PROBLEM TO WORK ON: Look below and pull out each line with the word "down".

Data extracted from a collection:
####################

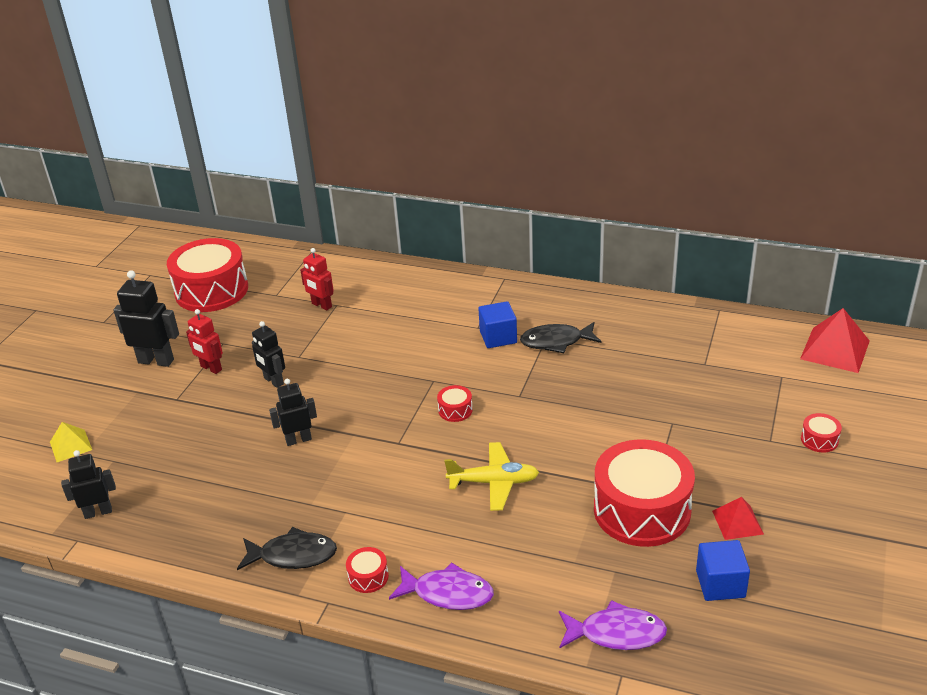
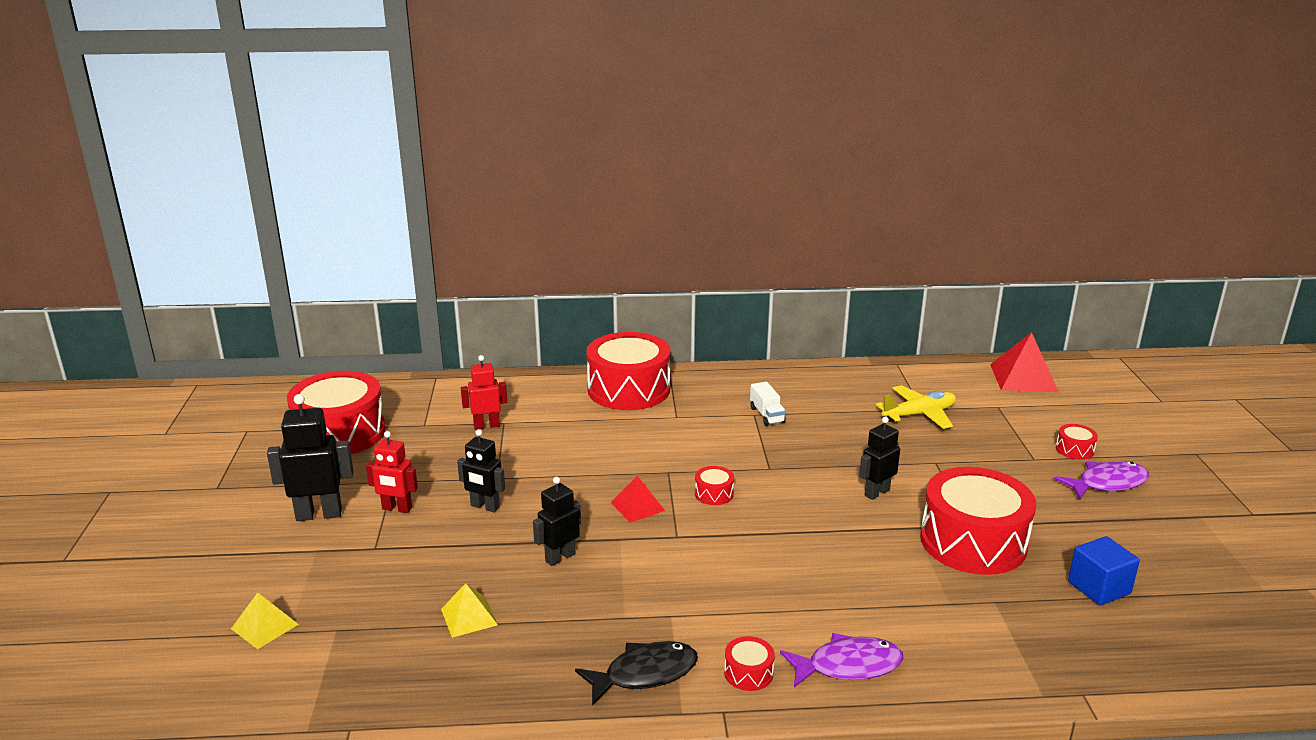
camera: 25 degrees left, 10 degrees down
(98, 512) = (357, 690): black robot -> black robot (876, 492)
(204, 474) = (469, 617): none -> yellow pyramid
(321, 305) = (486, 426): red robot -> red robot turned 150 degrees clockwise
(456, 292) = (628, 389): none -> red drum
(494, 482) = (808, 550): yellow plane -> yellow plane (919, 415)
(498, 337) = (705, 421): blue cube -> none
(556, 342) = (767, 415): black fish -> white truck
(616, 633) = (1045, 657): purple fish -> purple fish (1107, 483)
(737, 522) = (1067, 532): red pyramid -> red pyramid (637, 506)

####################

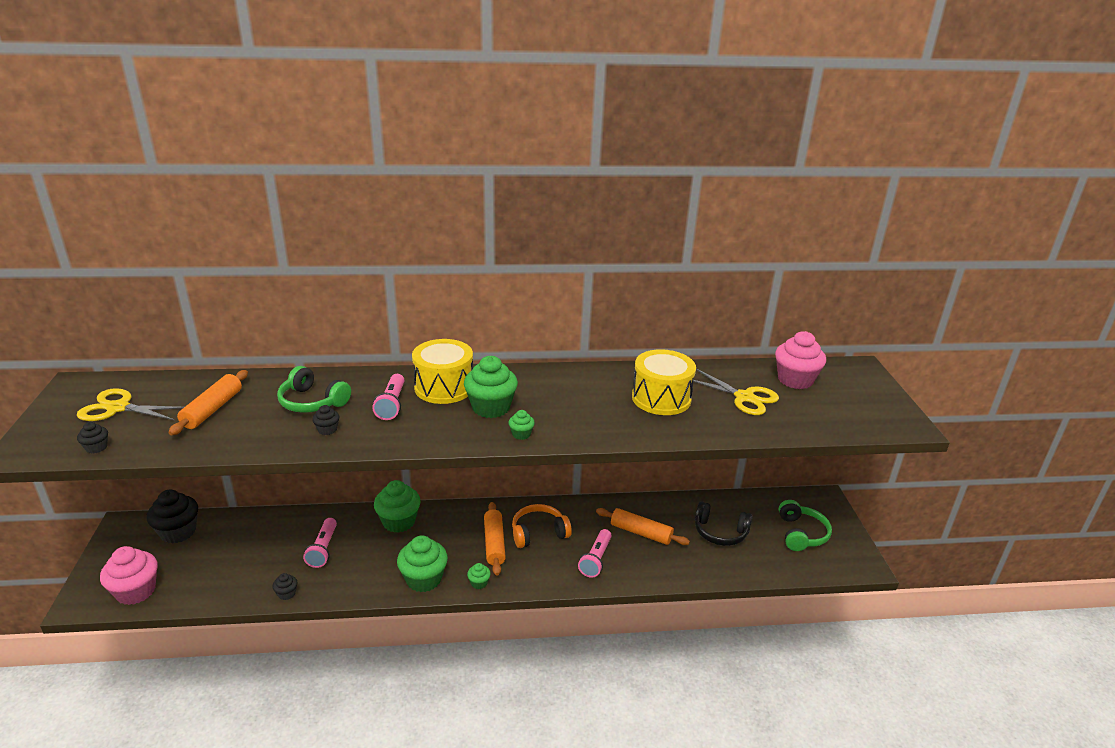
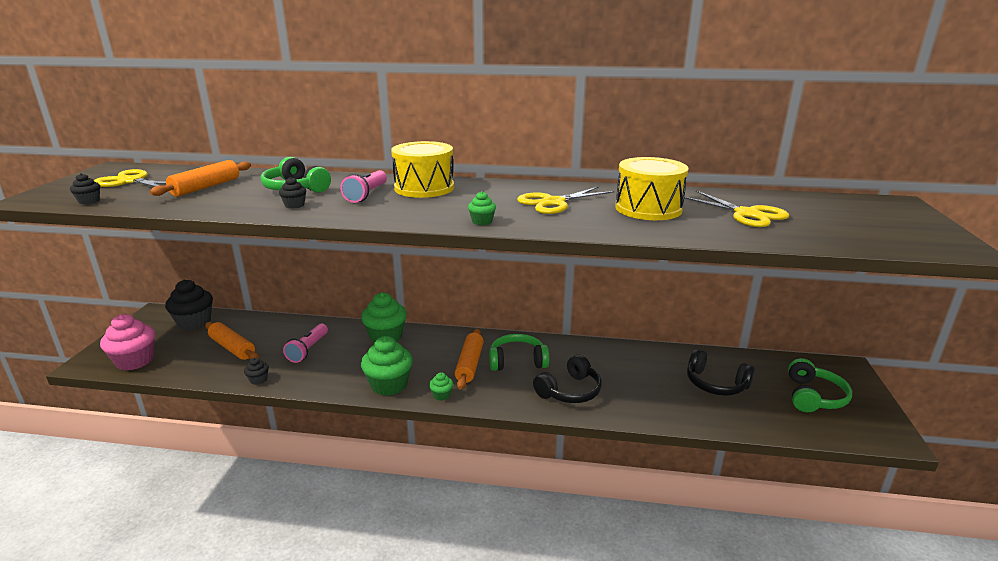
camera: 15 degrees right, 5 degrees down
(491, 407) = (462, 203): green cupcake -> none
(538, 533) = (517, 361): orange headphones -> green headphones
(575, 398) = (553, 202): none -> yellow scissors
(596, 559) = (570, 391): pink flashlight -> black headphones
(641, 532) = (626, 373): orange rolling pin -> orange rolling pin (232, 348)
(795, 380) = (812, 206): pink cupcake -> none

####################

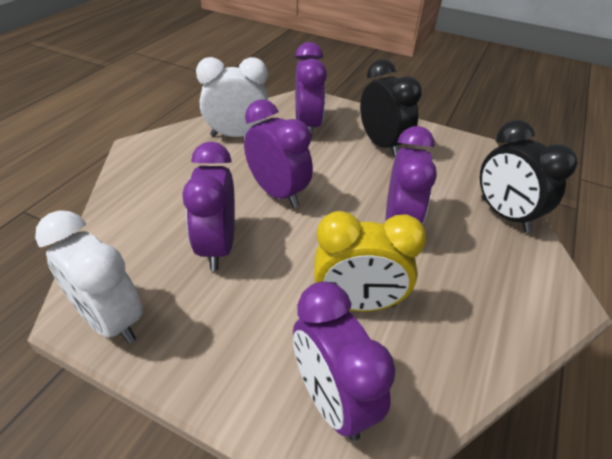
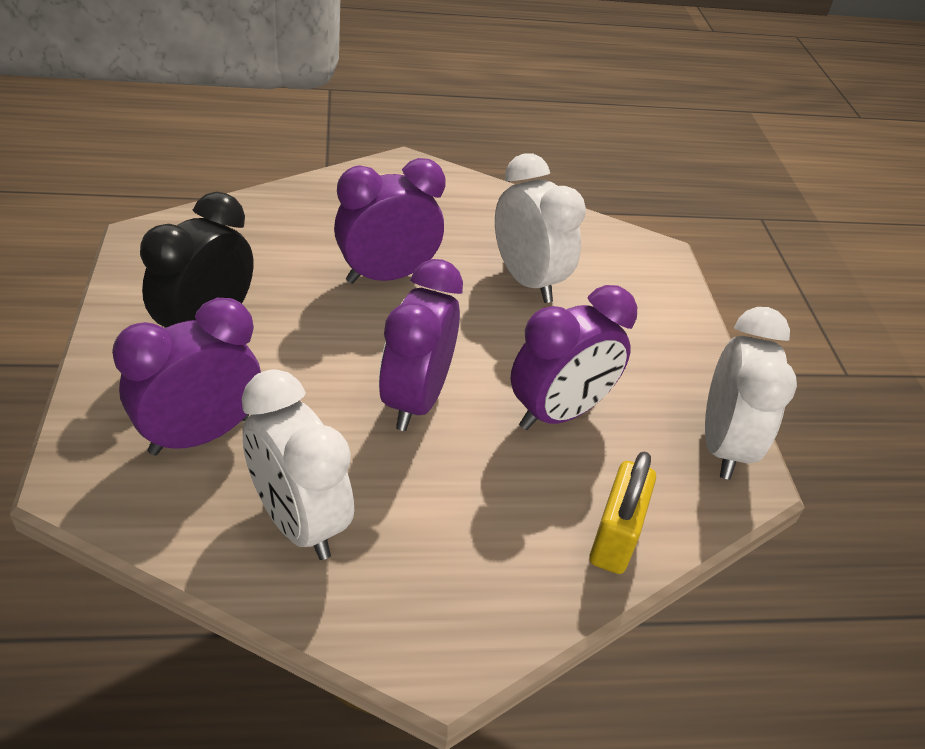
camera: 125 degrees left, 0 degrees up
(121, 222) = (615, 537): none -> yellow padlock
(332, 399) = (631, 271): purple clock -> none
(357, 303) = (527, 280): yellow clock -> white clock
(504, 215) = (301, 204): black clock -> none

####################

EXERCISE SOLUTION:
camera: 25 degrees left, 10 degrees down
camera: 15 degrees right, 5 degrees down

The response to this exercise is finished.